Records from a data collection
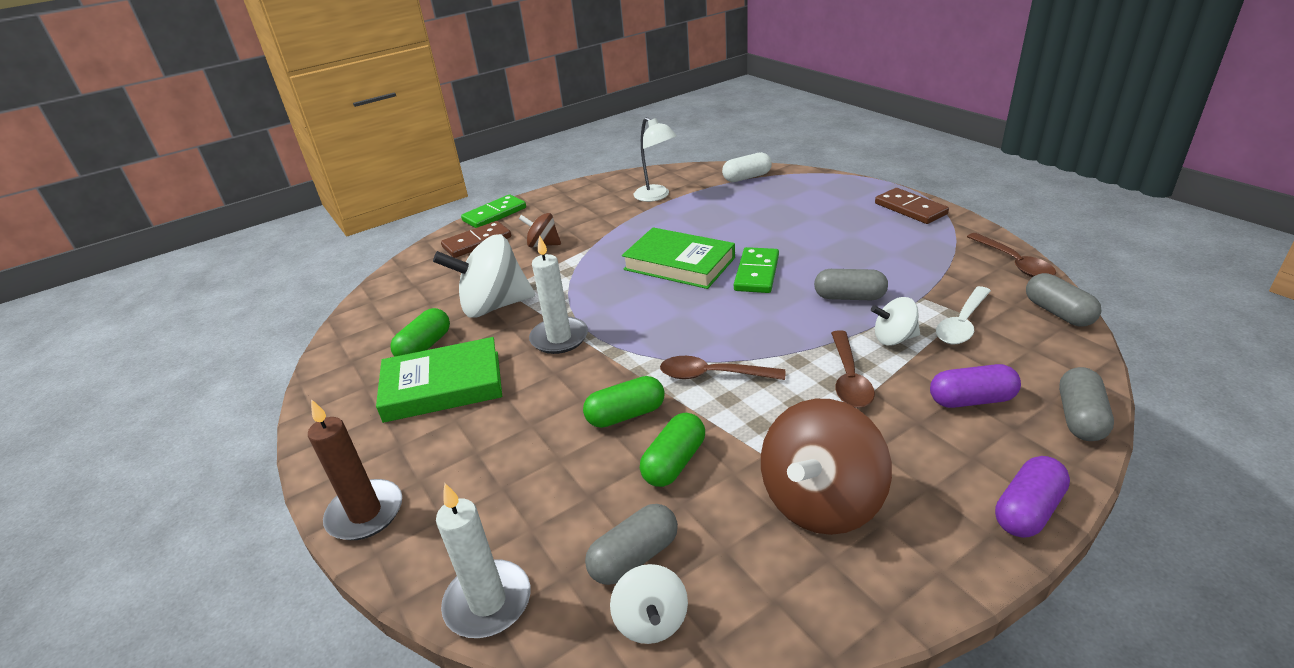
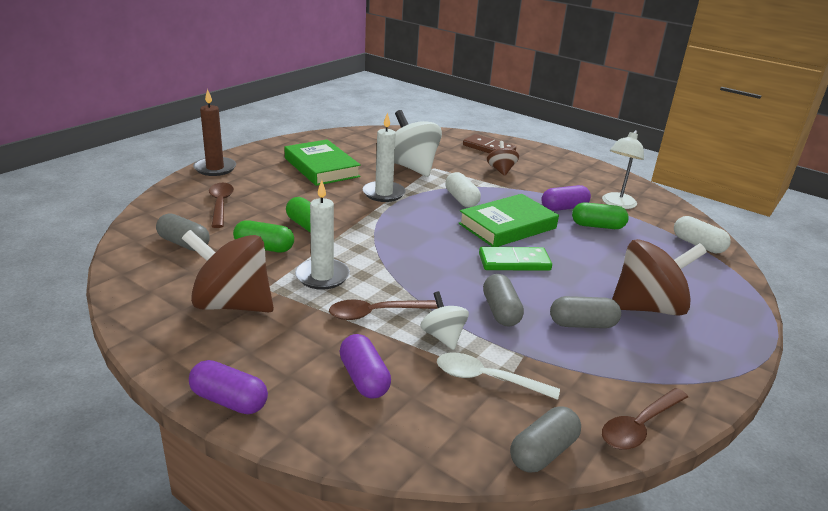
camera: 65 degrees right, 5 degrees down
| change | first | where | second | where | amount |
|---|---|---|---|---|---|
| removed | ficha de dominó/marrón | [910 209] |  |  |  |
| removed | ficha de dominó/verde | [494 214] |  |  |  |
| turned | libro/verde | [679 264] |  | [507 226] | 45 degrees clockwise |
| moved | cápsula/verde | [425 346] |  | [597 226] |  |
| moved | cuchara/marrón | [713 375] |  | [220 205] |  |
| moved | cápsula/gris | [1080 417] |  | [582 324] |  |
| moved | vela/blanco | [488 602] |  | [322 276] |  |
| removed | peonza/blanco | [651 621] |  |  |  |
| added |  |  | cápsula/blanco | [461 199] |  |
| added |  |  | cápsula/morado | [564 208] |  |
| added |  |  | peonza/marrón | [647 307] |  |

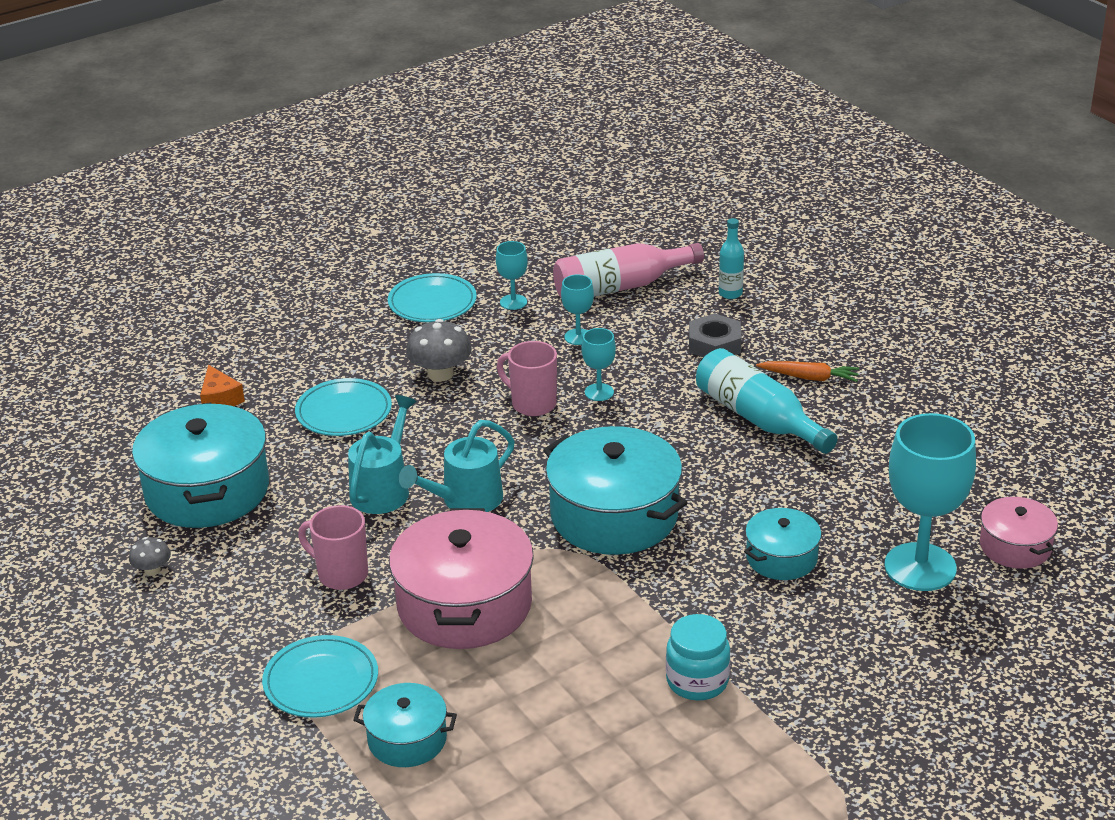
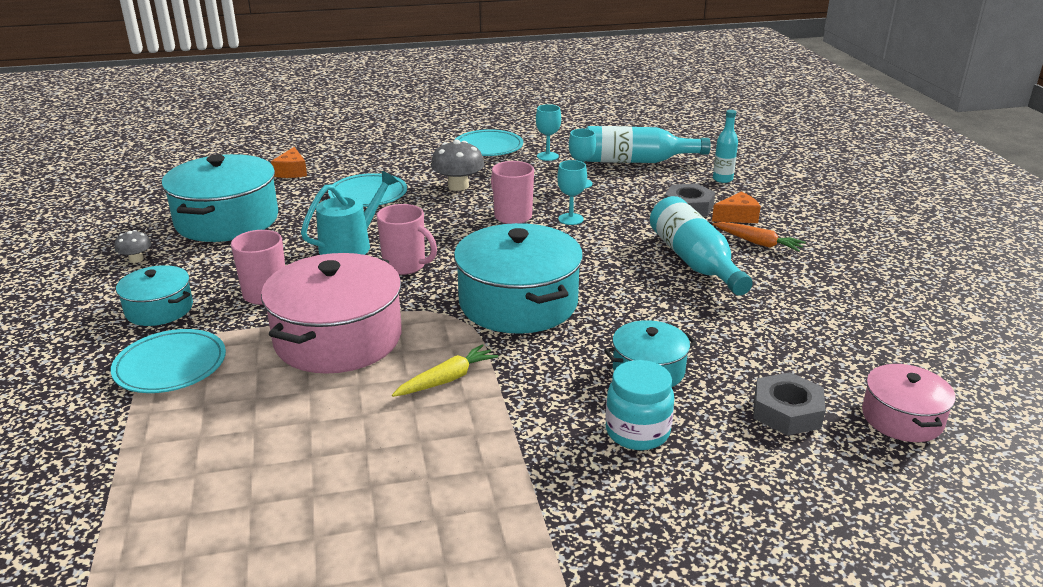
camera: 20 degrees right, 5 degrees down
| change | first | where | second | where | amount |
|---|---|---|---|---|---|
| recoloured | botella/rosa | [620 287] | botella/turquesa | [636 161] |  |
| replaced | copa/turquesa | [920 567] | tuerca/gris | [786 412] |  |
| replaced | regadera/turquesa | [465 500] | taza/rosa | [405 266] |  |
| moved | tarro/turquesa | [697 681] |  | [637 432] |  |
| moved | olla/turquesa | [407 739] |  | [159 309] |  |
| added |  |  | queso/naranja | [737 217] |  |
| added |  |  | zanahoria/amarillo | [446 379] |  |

* * *

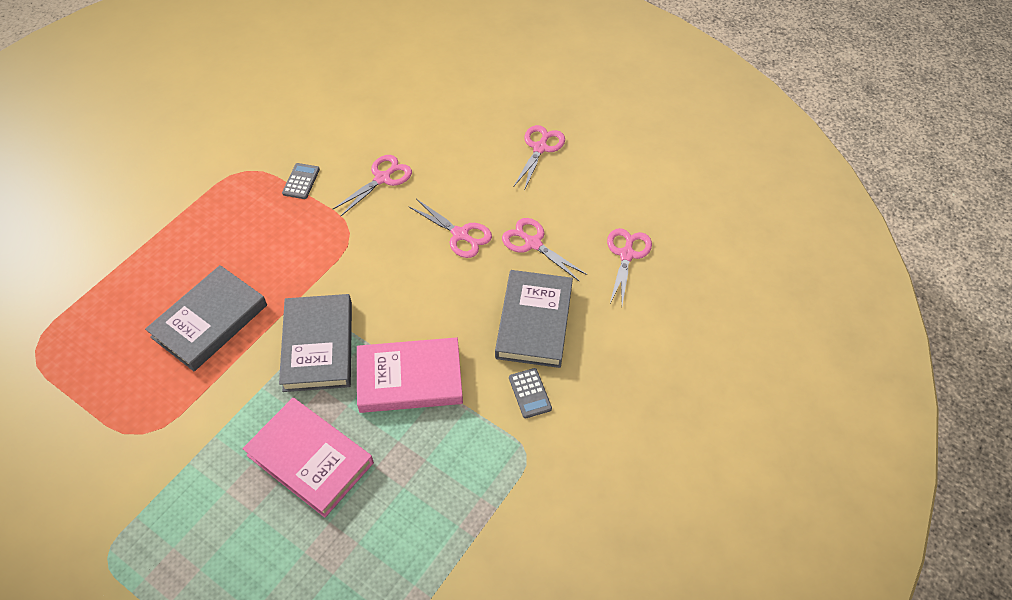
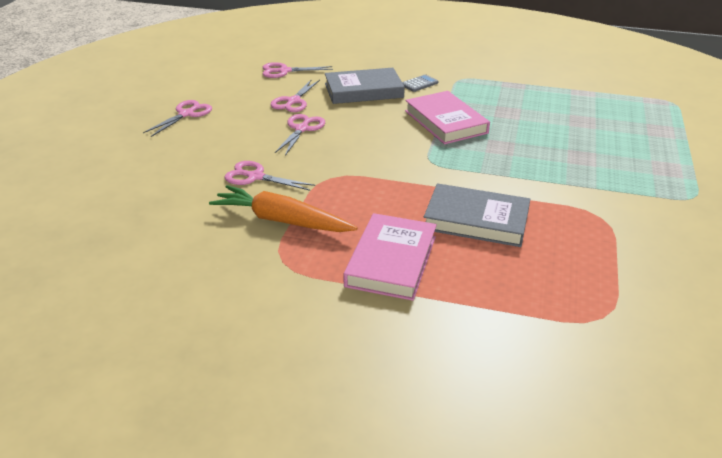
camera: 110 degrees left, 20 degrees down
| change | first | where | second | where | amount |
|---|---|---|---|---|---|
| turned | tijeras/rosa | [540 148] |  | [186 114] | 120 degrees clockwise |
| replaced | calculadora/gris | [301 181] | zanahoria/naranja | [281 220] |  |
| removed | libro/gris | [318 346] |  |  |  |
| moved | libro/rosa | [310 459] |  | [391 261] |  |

==

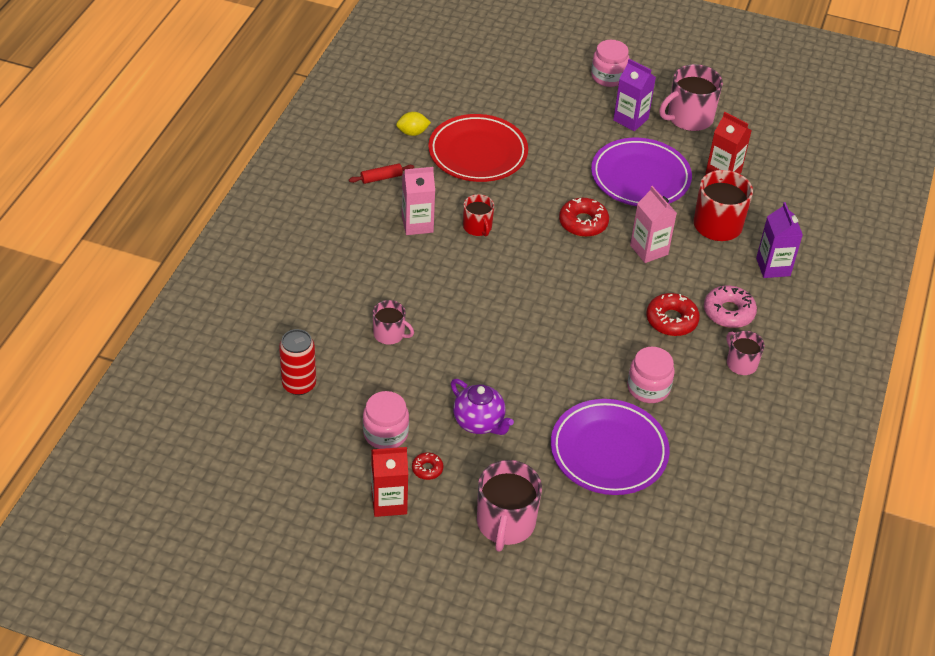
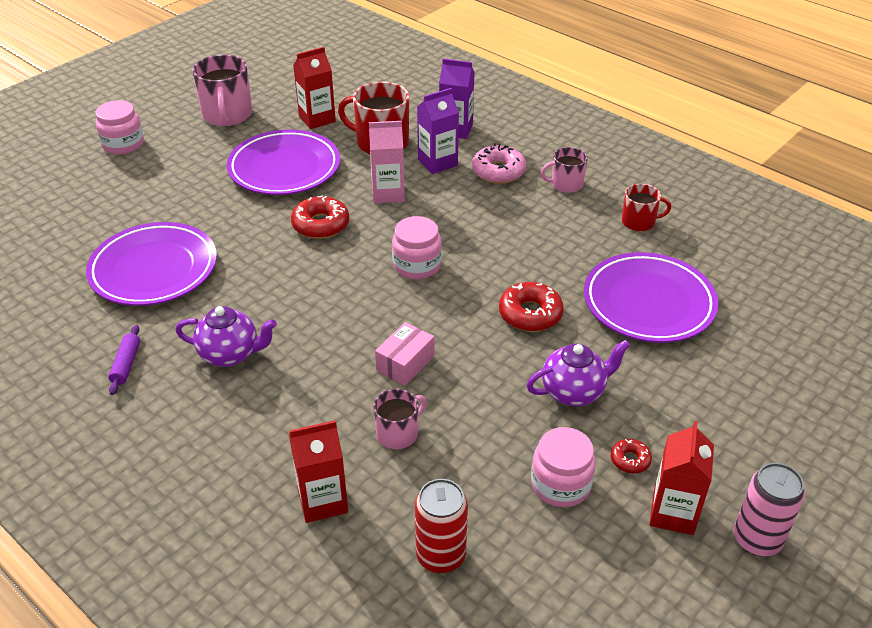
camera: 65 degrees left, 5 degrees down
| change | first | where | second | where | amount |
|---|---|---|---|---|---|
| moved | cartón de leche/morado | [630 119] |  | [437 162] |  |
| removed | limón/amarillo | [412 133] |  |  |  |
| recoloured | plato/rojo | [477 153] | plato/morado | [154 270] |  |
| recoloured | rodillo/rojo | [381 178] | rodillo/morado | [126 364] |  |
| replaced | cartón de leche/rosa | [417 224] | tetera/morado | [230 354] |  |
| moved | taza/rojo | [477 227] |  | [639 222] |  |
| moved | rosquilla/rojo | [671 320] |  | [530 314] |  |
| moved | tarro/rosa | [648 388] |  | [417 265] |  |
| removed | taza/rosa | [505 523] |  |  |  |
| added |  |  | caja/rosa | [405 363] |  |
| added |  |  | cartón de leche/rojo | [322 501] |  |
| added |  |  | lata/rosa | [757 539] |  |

What is needed: Each line of the data that holds the word "dominó" should be copied.

Exercise response:
| removed | ficha de dominó/marrón | [910 209] |  |  |  |
| removed | ficha de dominó/verde | [494 214] |  |  |  |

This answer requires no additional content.